**TASK BRIEF**
Write out every entry exactly as it appears, omitting the pictures.
━━ DATA EXTRACT ━━
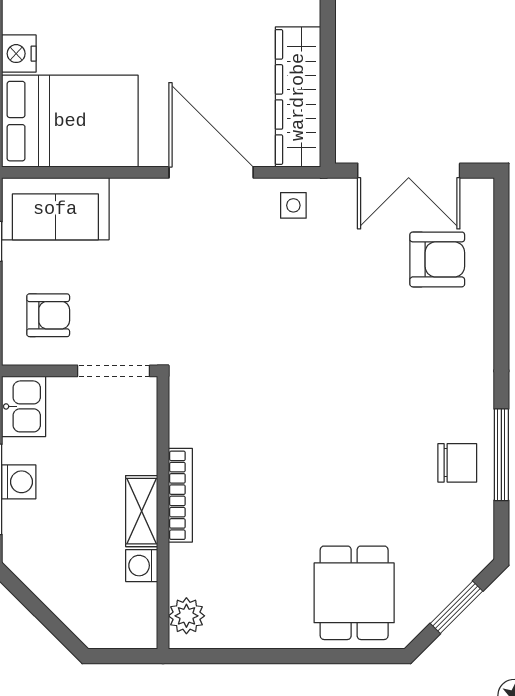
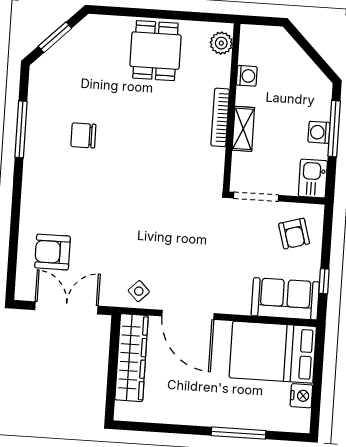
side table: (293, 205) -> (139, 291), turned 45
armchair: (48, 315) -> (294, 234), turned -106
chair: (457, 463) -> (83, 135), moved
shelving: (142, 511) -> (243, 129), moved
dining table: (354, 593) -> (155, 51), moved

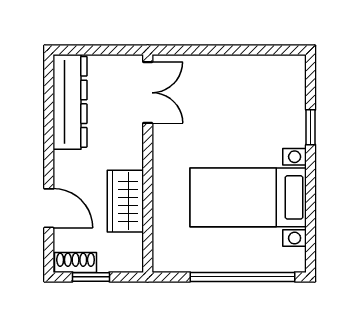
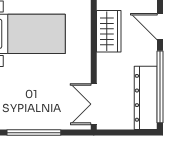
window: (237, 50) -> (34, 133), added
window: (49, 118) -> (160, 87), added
━━━
**ANSWER TO THE EXERCISE**
side table: (293, 205) -> (139, 291), turned 45
armchair: (48, 315) -> (294, 234), turned -106
chair: (457, 463) -> (83, 135), moved
shelving: (142, 511) -> (243, 129), moved
dining table: (354, 593) -> (155, 51), moved

window: (237, 50) -> (34, 133), added
window: (49, 118) -> (160, 87), added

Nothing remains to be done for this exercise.